*Image sets with object changes*:

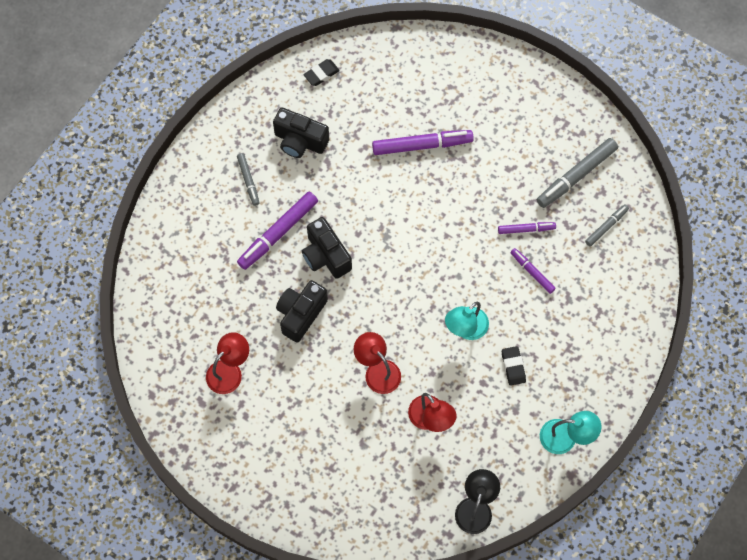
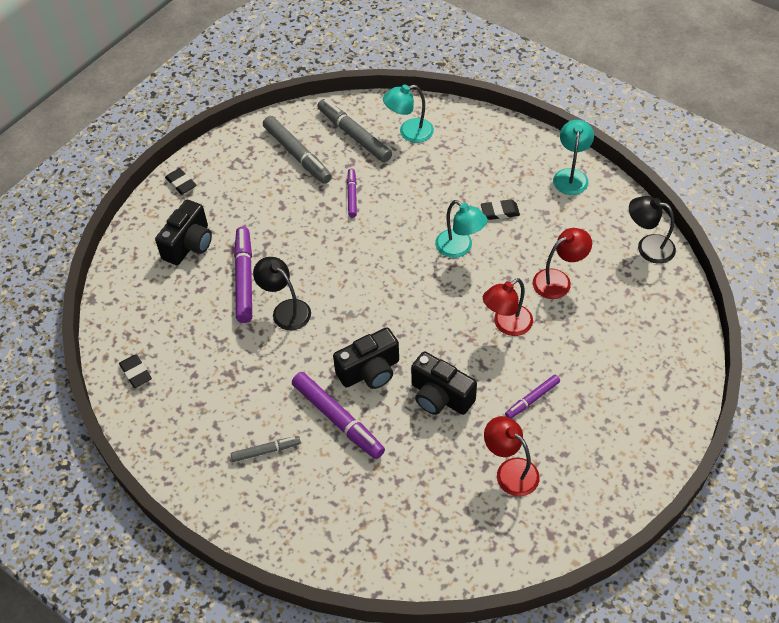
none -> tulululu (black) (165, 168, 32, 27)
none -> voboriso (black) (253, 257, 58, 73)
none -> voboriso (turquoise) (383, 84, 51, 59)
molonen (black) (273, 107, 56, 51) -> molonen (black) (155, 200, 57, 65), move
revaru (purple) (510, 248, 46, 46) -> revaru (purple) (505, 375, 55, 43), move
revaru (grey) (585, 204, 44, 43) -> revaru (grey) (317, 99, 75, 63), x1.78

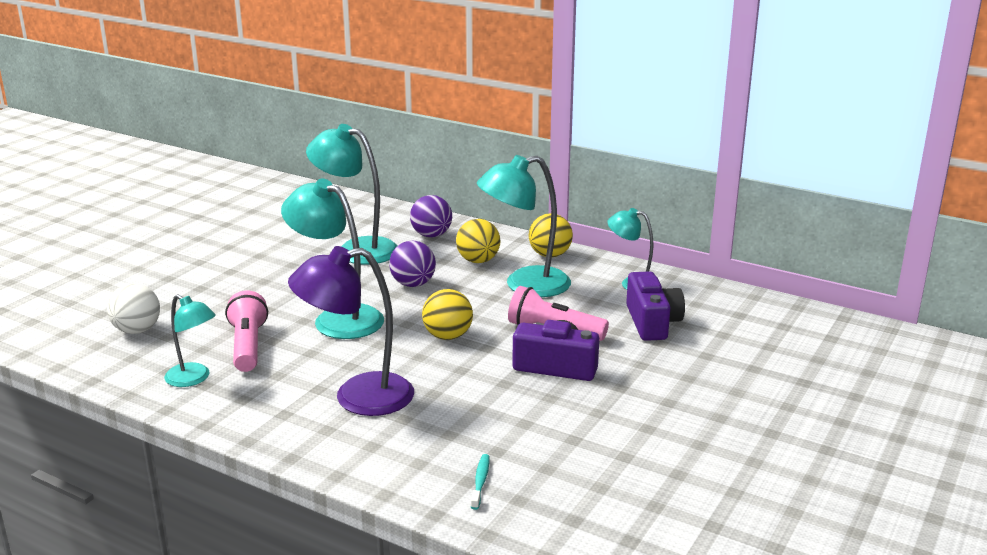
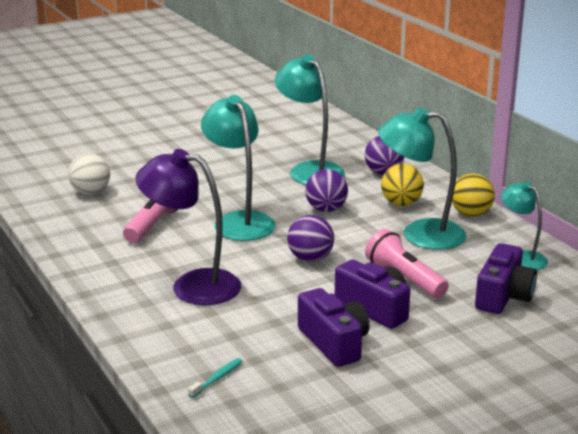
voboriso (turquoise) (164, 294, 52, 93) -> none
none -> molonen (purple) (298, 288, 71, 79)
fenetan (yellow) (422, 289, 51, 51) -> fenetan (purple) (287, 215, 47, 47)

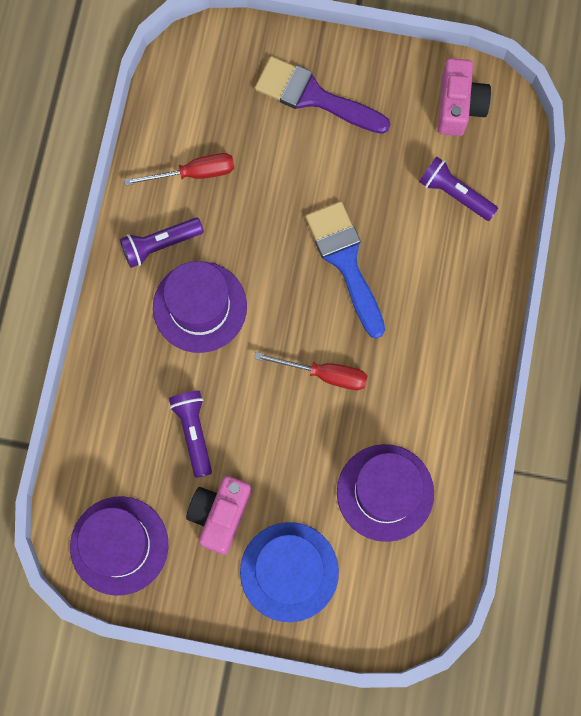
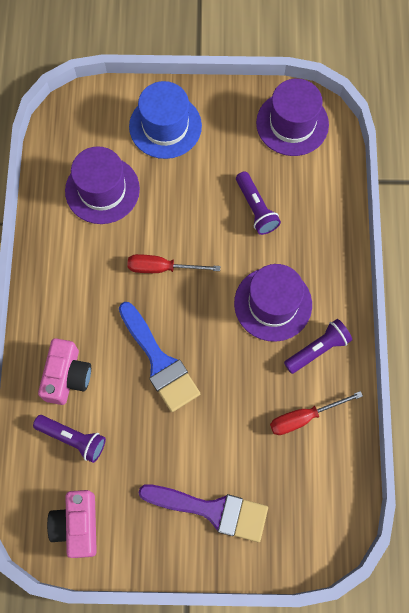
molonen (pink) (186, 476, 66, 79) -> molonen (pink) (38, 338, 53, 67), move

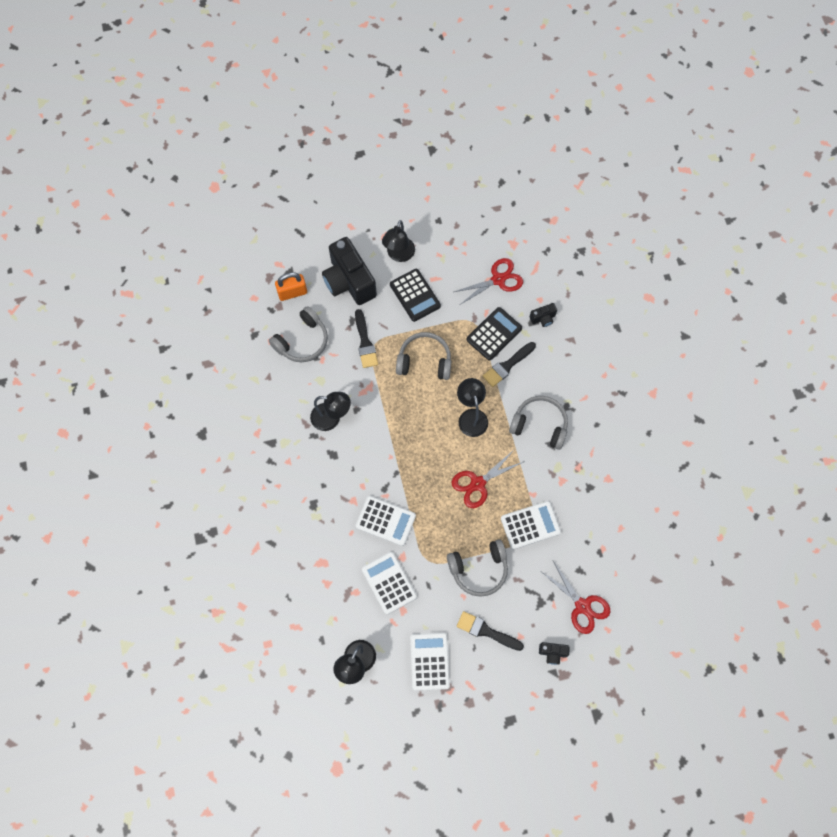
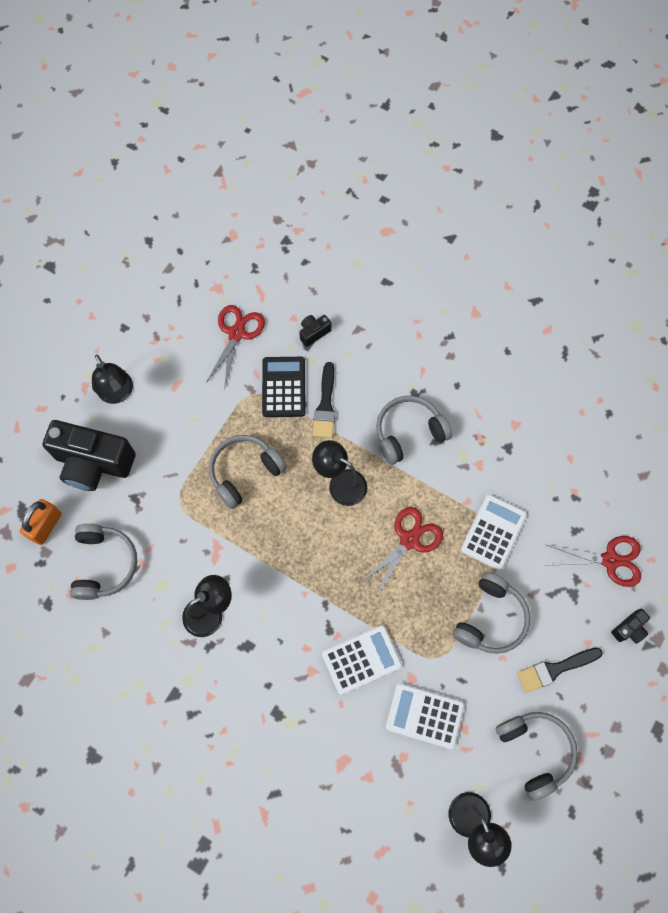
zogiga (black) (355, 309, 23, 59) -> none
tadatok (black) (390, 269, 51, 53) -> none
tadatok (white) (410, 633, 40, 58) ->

*EXERCISE DETAILS*: From the line containing "molonen (black) (273, 107, 56, 51)" down to the last line of the entries above, copy each line exactly and nothing more. Leave pictures out.

*EXERCISE ANSWER*:
molonen (black) (273, 107, 56, 51) -> molonen (black) (155, 200, 57, 65), move
revaru (purple) (510, 248, 46, 46) -> revaru (purple) (505, 375, 55, 43), move
revaru (grey) (585, 204, 44, 43) -> revaru (grey) (317, 99, 75, 63), x1.78

voboriso (turquoise) (164, 294, 52, 93) -> none
none -> molonen (purple) (298, 288, 71, 79)
fenetan (yellow) (422, 289, 51, 51) -> fenetan (purple) (287, 215, 47, 47)

molonen (pink) (186, 476, 66, 79) -> molonen (pink) (38, 338, 53, 67), move

zogiga (black) (355, 309, 23, 59) -> none
tadatok (black) (390, 269, 51, 53) -> none
tadatok (white) (410, 633, 40, 58) ->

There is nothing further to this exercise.